## THE PROBLEM
Would you repeat the data below exactly, taking out the images?

## DATA SUPPLIED
::::::::::

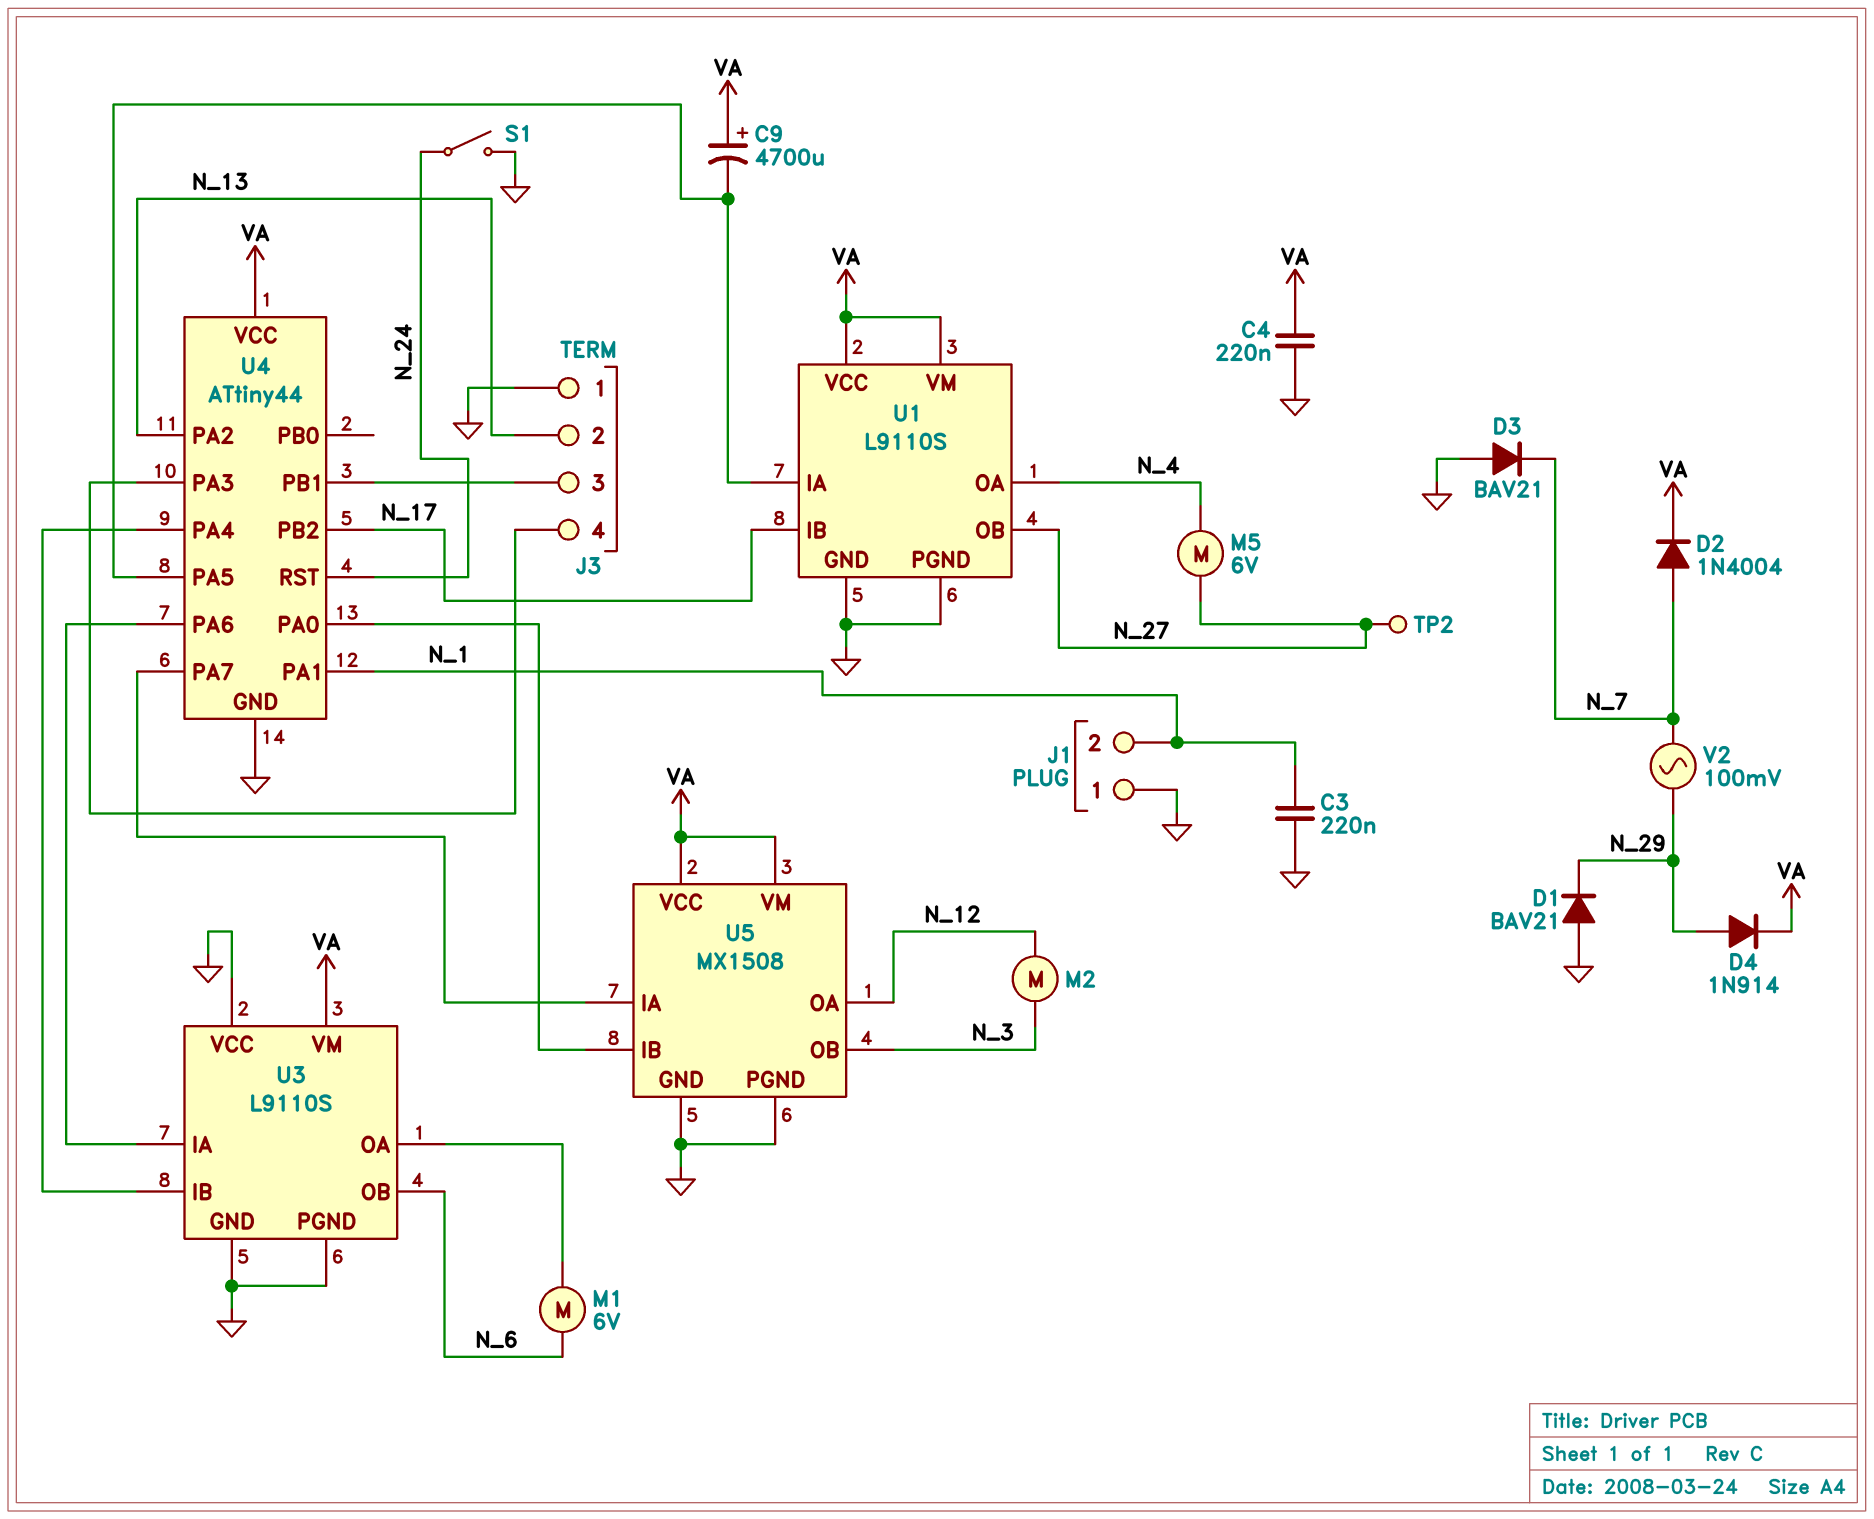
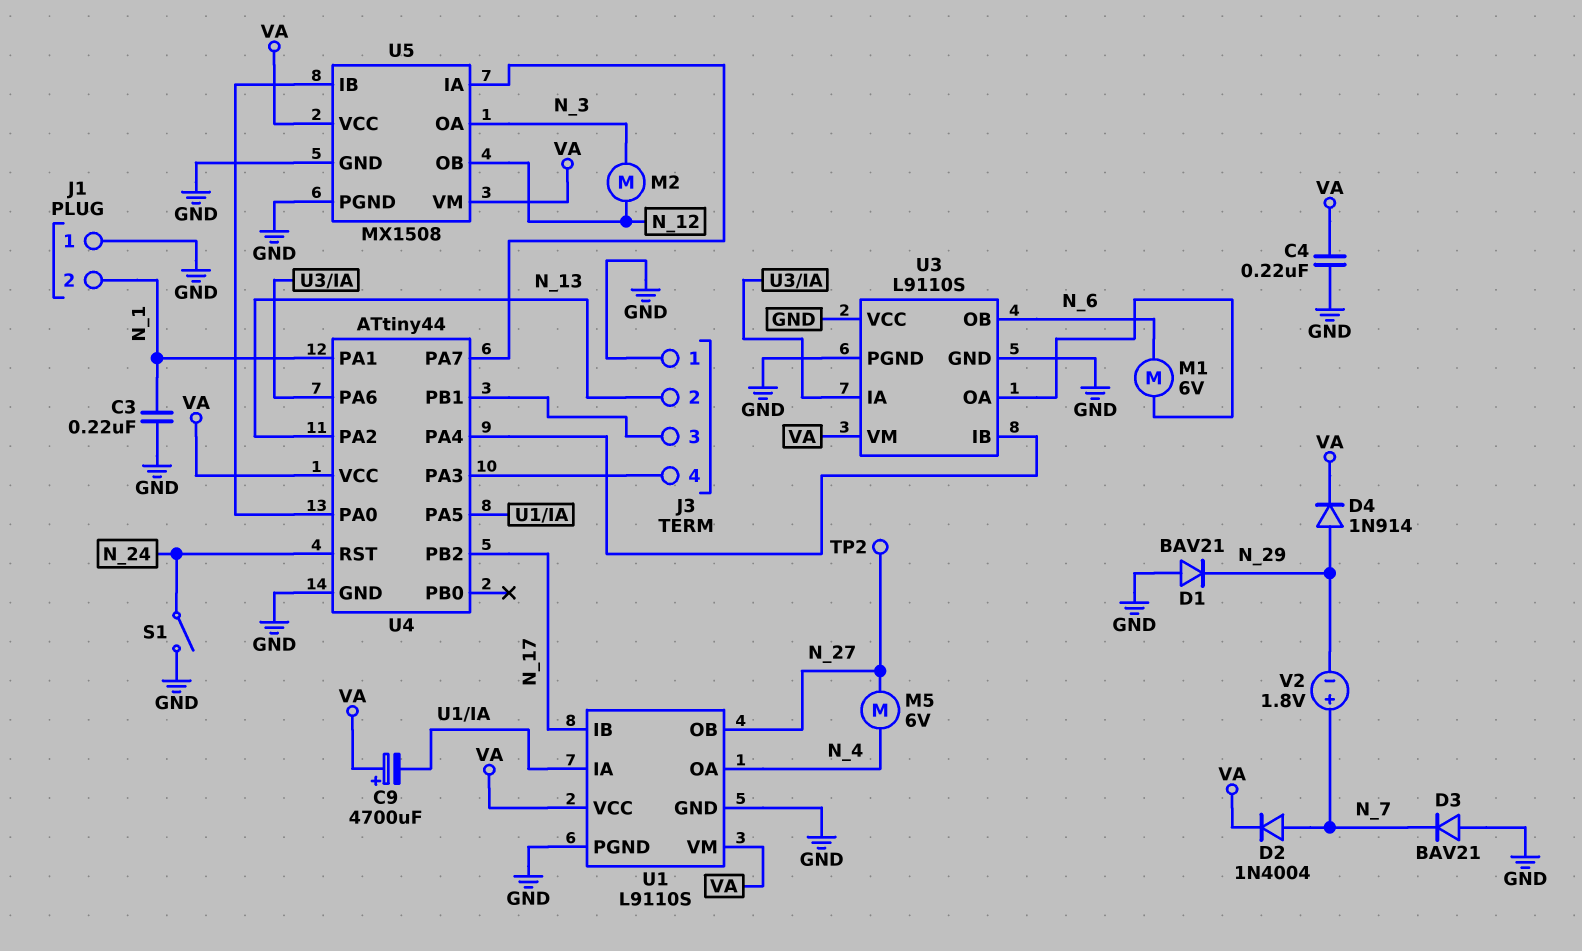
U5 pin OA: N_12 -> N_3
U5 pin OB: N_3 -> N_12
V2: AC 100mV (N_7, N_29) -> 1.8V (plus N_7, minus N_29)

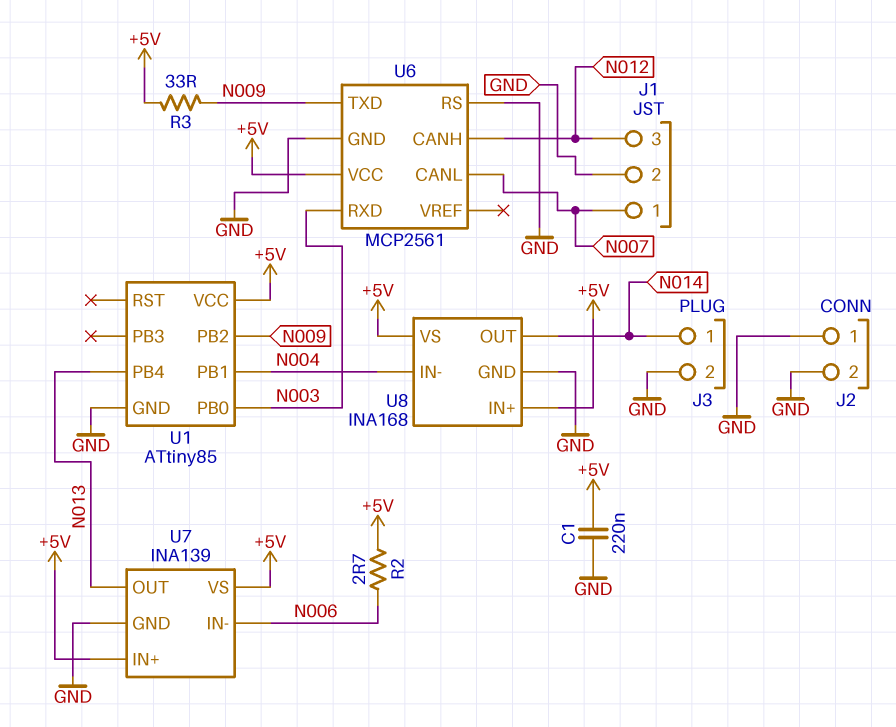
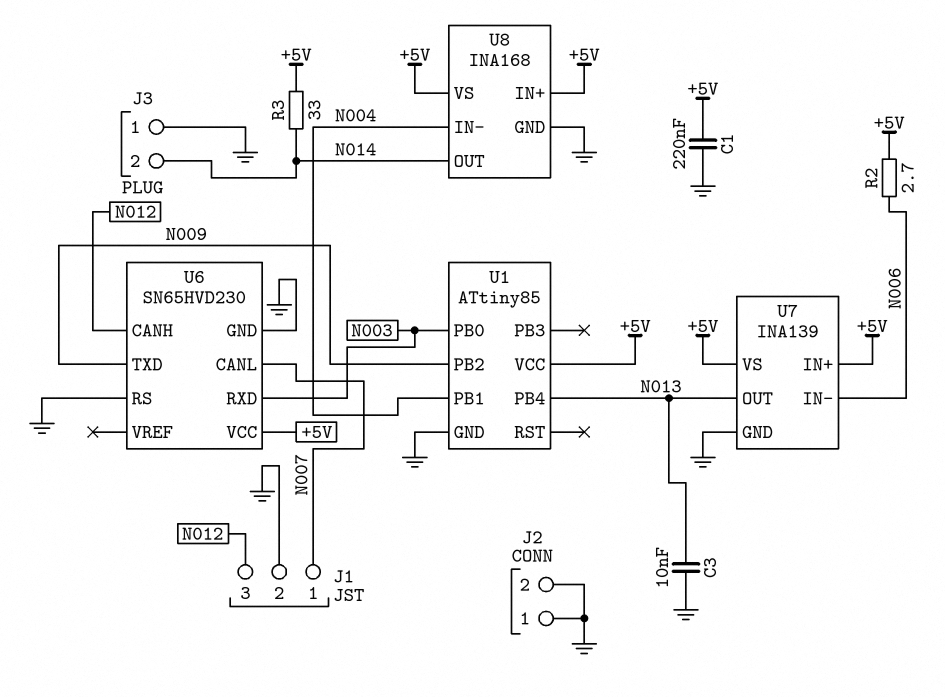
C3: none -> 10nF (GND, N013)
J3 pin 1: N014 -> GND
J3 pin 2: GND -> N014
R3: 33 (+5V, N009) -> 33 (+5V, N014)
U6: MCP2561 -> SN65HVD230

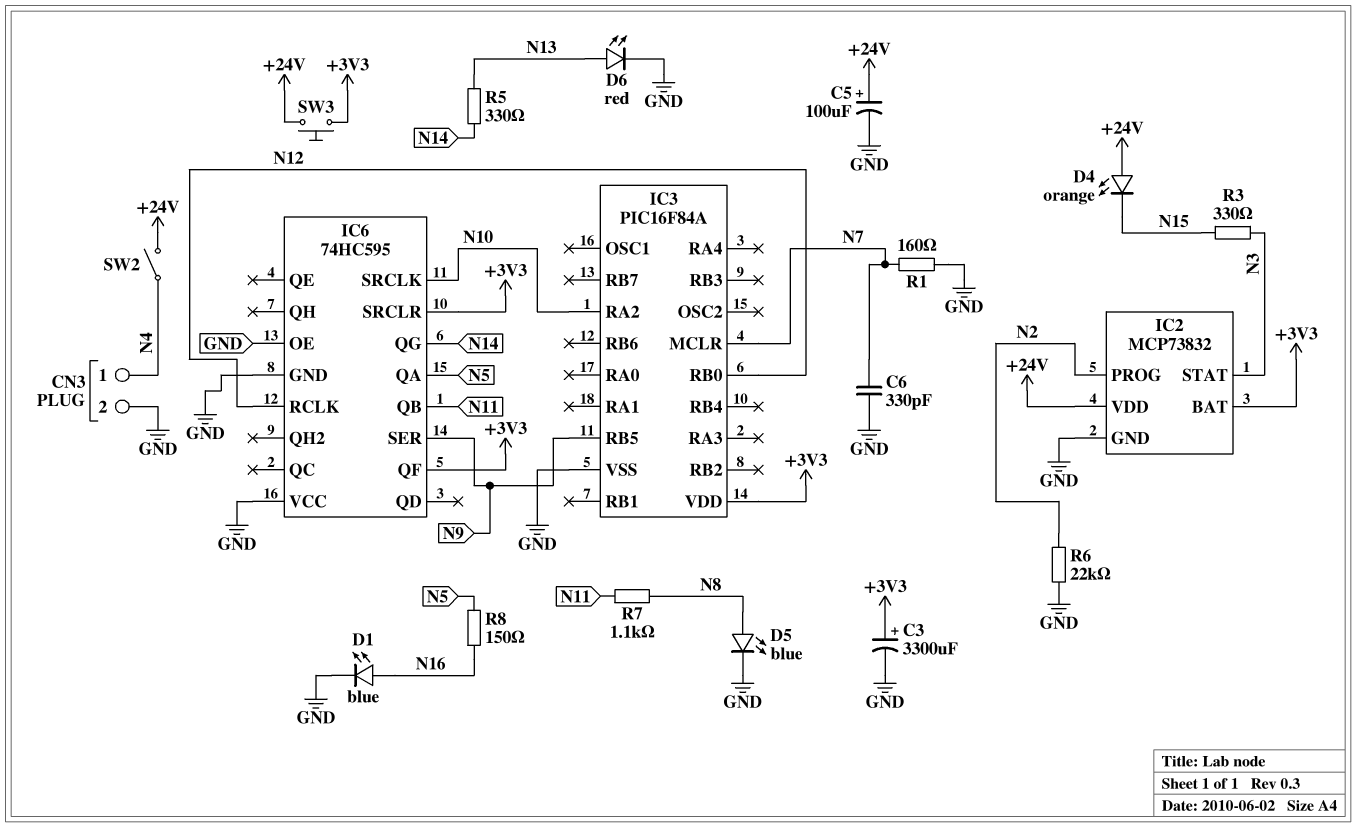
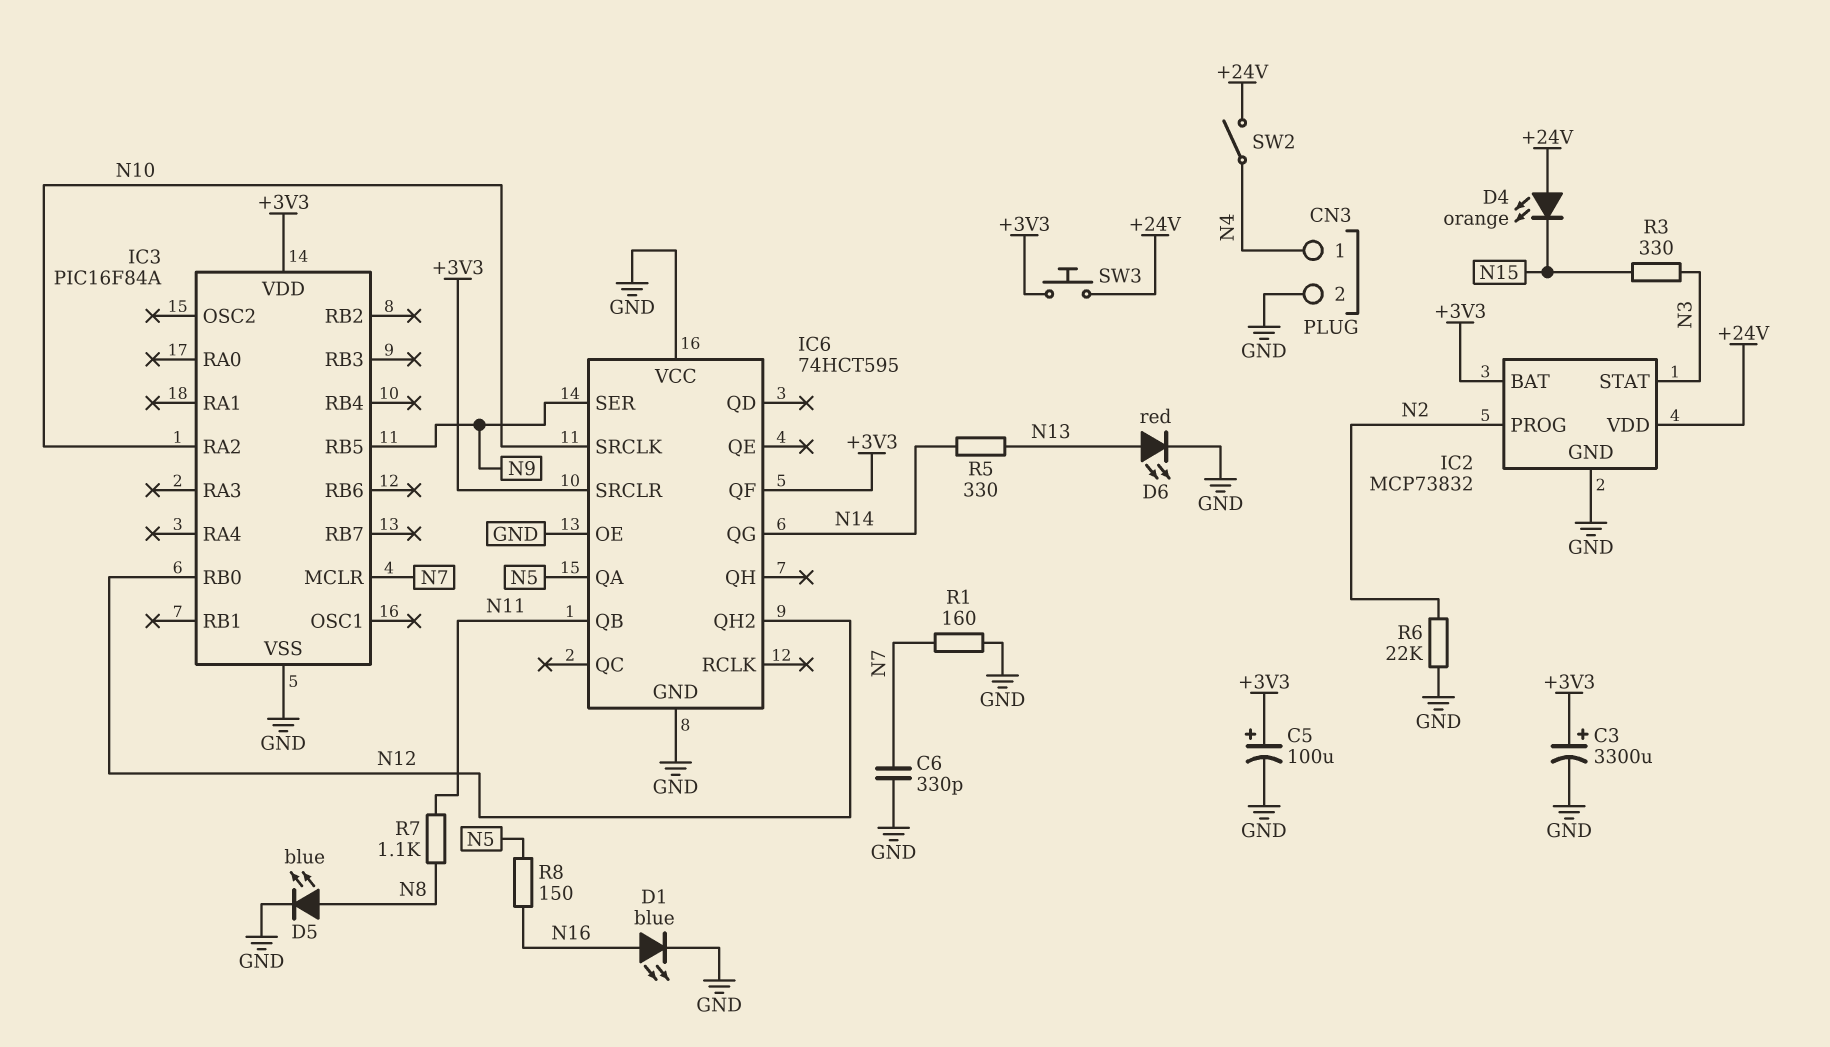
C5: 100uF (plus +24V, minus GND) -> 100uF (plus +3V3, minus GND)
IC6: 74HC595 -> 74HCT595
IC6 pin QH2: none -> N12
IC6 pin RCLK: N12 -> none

::::::::::

## ANSWER FOR THE TASK
U5 pin OA: N_12 -> N_3
U5 pin OB: N_3 -> N_12
V2: AC 100mV (N_7, N_29) -> 1.8V (plus N_7, minus N_29)

C3: none -> 10nF (GND, N013)
J3 pin 1: N014 -> GND
J3 pin 2: GND -> N014
R3: 33 (+5V, N009) -> 33 (+5V, N014)
U6: MCP2561 -> SN65HVD230

C5: 100uF (plus +24V, minus GND) -> 100uF (plus +3V3, minus GND)
IC6: 74HC595 -> 74HCT595
IC6 pin QH2: none -> N12
IC6 pin RCLK: N12 -> none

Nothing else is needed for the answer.